── Records supplied

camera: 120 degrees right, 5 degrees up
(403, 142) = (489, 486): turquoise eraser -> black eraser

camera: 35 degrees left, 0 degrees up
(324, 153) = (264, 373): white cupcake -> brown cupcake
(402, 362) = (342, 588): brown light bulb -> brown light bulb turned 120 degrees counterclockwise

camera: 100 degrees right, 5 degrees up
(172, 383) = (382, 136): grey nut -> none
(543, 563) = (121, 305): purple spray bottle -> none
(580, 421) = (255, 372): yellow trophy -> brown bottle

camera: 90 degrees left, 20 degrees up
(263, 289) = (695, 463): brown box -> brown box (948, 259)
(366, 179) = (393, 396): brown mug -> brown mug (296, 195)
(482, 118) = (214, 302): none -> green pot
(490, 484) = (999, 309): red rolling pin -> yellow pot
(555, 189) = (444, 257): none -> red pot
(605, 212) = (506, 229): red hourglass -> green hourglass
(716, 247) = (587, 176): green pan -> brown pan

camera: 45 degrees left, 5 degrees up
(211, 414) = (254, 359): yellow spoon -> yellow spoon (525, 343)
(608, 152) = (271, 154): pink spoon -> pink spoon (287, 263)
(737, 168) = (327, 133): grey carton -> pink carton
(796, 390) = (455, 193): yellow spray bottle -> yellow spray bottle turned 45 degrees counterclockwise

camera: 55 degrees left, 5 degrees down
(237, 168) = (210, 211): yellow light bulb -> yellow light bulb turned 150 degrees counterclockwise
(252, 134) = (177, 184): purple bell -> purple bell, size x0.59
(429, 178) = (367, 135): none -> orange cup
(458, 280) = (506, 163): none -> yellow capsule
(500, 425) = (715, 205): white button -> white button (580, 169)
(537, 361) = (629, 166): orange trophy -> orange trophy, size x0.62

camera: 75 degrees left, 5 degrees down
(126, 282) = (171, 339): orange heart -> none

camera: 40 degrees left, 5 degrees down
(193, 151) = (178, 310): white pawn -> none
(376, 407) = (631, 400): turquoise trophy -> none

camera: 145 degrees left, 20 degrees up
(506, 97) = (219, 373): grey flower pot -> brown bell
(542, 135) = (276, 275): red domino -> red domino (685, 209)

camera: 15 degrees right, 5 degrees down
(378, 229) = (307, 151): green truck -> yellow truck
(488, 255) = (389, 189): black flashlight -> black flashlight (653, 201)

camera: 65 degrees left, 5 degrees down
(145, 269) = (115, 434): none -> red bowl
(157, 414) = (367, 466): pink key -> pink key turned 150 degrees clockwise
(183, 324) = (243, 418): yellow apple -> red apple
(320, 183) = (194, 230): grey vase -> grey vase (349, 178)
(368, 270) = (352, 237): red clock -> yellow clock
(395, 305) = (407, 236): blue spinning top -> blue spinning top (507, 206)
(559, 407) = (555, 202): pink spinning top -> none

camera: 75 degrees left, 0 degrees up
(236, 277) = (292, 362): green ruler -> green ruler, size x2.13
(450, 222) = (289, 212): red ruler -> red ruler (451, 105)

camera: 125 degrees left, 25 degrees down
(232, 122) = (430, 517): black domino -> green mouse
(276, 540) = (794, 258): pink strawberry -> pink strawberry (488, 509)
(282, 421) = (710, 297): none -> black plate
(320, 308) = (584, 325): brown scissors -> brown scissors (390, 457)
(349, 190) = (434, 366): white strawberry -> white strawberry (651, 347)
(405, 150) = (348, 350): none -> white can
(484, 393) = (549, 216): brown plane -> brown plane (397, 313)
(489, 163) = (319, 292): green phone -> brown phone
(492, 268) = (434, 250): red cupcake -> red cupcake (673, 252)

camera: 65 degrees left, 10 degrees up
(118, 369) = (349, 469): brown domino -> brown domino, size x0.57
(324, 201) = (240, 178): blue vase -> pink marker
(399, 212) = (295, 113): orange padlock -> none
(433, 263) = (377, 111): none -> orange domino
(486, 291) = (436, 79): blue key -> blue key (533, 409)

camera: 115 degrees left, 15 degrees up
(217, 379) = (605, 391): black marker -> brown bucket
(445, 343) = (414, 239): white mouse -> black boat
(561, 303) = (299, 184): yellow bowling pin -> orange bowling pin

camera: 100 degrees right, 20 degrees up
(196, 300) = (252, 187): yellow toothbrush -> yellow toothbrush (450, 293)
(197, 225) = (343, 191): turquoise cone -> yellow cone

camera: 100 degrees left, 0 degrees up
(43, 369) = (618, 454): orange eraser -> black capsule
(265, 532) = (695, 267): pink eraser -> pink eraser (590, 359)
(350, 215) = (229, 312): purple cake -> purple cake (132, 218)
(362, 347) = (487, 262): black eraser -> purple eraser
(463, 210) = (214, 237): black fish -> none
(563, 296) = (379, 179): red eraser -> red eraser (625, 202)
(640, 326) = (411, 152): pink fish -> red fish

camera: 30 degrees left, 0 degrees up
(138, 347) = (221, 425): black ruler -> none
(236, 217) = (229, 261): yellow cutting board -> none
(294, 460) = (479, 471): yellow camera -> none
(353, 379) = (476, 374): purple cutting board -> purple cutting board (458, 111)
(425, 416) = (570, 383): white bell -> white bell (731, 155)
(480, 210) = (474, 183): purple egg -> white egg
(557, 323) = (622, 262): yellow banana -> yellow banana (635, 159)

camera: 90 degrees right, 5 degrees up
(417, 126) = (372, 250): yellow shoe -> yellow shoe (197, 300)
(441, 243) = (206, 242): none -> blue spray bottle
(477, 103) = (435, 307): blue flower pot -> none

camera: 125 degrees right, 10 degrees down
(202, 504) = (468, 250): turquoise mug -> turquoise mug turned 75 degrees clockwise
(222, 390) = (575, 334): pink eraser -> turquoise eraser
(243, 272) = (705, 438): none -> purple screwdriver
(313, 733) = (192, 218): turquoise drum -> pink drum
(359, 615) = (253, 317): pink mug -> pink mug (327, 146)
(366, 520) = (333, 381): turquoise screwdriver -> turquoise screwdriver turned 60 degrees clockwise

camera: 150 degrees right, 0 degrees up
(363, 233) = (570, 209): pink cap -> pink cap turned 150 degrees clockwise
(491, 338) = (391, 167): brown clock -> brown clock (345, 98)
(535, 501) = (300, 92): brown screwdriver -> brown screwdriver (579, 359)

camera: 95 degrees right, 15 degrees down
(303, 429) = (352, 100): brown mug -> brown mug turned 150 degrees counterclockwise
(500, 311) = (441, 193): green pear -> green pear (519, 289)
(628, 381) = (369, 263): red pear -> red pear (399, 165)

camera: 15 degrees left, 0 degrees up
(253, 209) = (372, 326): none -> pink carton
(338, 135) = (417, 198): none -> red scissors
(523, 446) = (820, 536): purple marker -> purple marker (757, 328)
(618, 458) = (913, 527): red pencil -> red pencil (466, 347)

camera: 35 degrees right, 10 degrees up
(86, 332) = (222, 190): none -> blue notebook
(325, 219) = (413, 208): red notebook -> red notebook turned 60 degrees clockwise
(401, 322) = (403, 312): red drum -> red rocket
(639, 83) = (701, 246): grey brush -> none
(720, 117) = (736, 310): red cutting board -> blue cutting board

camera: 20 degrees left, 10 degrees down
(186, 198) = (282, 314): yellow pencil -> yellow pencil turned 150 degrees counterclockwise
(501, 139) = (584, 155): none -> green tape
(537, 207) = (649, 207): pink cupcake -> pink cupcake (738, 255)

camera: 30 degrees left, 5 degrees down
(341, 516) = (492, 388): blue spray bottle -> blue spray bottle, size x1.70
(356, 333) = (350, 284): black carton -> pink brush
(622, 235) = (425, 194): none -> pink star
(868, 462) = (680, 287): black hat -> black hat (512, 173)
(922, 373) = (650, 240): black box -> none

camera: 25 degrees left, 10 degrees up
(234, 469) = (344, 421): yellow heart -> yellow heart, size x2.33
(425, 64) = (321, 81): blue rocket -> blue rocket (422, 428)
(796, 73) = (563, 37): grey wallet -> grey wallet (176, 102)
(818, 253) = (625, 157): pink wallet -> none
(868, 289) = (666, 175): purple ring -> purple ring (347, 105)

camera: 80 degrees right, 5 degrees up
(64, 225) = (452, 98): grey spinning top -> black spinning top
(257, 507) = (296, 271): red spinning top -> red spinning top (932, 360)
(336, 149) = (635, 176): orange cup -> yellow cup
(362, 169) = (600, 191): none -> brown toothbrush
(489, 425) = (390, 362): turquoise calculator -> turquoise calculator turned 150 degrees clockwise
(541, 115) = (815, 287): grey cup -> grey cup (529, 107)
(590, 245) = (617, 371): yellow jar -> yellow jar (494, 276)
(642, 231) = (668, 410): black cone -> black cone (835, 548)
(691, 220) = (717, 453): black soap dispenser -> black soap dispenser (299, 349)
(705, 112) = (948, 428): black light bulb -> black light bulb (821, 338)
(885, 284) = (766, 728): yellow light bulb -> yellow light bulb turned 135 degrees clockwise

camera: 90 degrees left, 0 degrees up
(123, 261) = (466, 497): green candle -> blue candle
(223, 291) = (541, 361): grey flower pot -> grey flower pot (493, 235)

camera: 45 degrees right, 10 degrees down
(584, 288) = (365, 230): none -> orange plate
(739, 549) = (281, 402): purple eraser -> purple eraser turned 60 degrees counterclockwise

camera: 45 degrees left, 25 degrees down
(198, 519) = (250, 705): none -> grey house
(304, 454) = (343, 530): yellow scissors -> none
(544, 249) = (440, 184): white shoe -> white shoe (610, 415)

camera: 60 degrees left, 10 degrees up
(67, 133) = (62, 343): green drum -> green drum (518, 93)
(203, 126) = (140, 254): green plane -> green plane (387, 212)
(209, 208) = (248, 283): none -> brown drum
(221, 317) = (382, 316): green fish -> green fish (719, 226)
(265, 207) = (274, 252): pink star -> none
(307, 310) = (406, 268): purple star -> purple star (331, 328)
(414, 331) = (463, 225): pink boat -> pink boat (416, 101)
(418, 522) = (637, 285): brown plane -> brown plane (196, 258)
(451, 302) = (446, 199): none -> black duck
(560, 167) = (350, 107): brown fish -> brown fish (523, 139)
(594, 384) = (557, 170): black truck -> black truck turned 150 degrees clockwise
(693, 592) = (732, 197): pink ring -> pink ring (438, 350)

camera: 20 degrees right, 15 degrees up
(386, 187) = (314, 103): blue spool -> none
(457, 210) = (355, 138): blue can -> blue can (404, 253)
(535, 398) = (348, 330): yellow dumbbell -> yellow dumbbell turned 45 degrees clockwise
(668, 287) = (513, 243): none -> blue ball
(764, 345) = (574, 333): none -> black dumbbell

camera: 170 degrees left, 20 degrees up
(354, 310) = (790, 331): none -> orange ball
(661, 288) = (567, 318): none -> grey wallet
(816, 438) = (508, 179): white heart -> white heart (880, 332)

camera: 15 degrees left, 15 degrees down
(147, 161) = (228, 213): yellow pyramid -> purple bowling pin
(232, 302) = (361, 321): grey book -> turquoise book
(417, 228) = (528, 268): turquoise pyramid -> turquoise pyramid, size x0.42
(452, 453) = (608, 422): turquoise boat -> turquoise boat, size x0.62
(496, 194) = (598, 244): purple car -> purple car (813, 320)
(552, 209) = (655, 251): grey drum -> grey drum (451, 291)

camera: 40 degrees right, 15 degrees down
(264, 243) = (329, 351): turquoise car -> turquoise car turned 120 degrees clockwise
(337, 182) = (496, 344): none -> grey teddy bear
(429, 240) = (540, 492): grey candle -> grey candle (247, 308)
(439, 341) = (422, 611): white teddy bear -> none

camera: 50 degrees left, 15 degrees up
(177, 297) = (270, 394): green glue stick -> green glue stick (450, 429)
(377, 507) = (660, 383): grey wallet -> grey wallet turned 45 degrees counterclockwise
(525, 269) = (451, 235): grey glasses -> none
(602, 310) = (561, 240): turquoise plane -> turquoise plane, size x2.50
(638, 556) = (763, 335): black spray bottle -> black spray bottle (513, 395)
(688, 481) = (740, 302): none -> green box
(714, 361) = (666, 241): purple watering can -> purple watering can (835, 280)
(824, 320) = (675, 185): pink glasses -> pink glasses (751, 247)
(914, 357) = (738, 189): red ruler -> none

────

Assignment
Starting with the line with "(463, 210) = (214, 237): black fish -> none" above and going on through the line with "(363, 233) = (570, 209): pink", transcribe every line exactly, both ends included, and add nothing.

Solution to this task
(463, 210) = (214, 237): black fish -> none
(563, 296) = (379, 179): red eraser -> red eraser (625, 202)
(640, 326) = (411, 152): pink fish -> red fish

camera: 30 degrees left, 0 degrees up
(138, 347) = (221, 425): black ruler -> none
(236, 217) = (229, 261): yellow cutting board -> none
(294, 460) = (479, 471): yellow camera -> none
(353, 379) = (476, 374): purple cutting board -> purple cutting board (458, 111)
(425, 416) = (570, 383): white bell -> white bell (731, 155)
(480, 210) = (474, 183): purple egg -> white egg
(557, 323) = (622, 262): yellow banana -> yellow banana (635, 159)

camera: 90 degrees right, 5 degrees up
(417, 126) = (372, 250): yellow shoe -> yellow shoe (197, 300)
(441, 243) = (206, 242): none -> blue spray bottle
(477, 103) = (435, 307): blue flower pot -> none

camera: 125 degrees right, 10 degrees down
(202, 504) = (468, 250): turquoise mug -> turquoise mug turned 75 degrees clockwise
(222, 390) = (575, 334): pink eraser -> turquoise eraser
(243, 272) = (705, 438): none -> purple screwdriver
(313, 733) = (192, 218): turquoise drum -> pink drum
(359, 615) = (253, 317): pink mug -> pink mug (327, 146)
(366, 520) = (333, 381): turquoise screwdriver -> turquoise screwdriver turned 60 degrees clockwise

camera: 150 degrees right, 0 degrees up
(363, 233) = (570, 209): pink cap -> pink cap turned 150 degrees clockwise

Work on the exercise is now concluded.